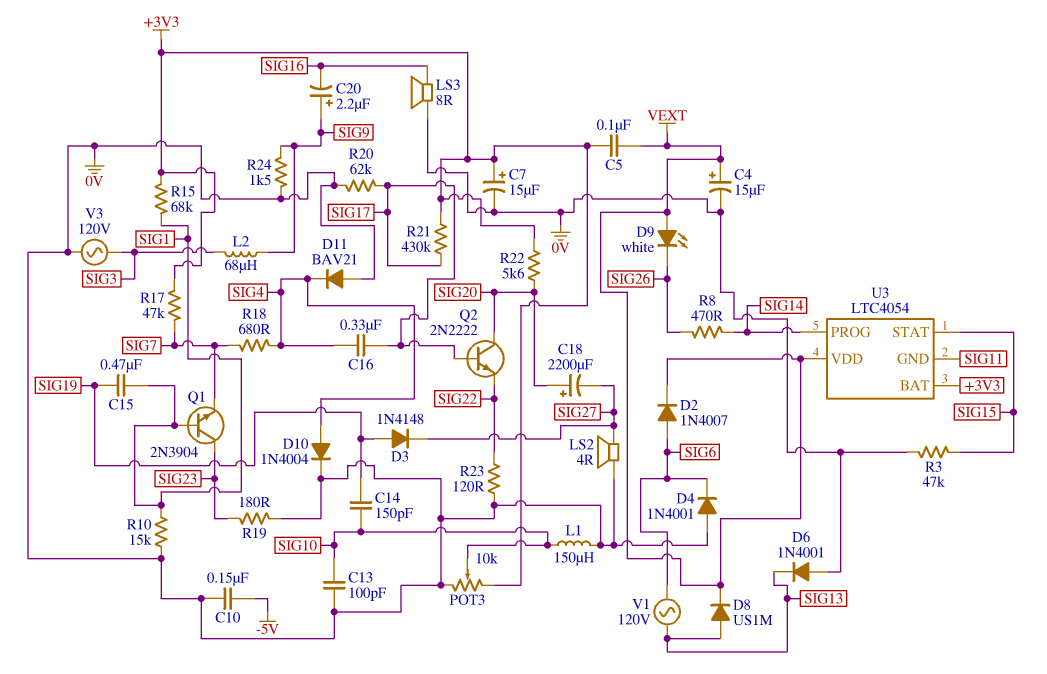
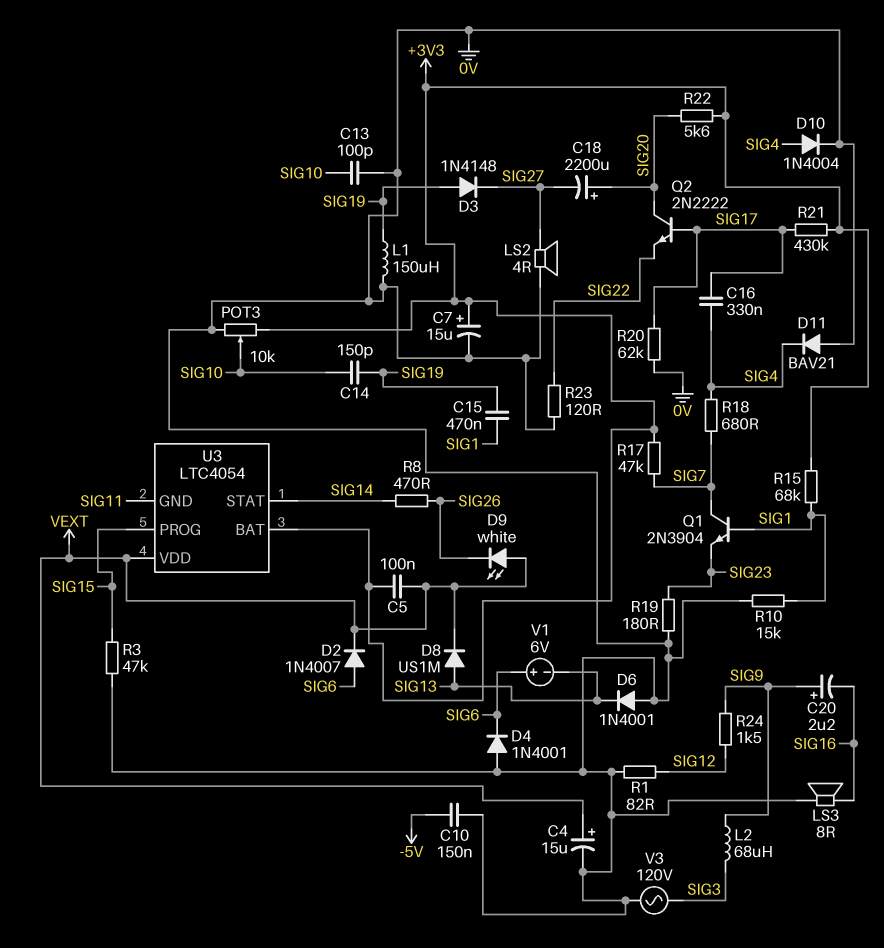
L1: 150uH (0V, SIG10) -> 150uH (0V, SIG19)
Q1: NPN 2N3904 (B SIG1, C SIG23, E SIG7) -> NPN 2N3904 (B SIG1, C SIG7, E SIG23)
R1: none -> 82 (0V, SIG12)
R24: 1.5k (0V, SIG9) -> 1.5k (SIG9, SIG12)
U3 pin PROG: SIG14 -> SIG15
U3 pin STAT: SIG15 -> SIG14
V1: AC 120V (SIG6, SIG13) -> 6V (plus SIG6, minus SIG13)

..........

What to do: No lines before the one containing "R1: none -> 82 (0V, SIG12)" belong in the answer; write out that line and each one after it exactly, through the end of the records.

Answer area:
R1: none -> 82 (0V, SIG12)
R24: 1.5k (0V, SIG9) -> 1.5k (SIG9, SIG12)
U3 pin PROG: SIG14 -> SIG15
U3 pin STAT: SIG15 -> SIG14
V1: AC 120V (SIG6, SIG13) -> 6V (plus SIG6, minus SIG13)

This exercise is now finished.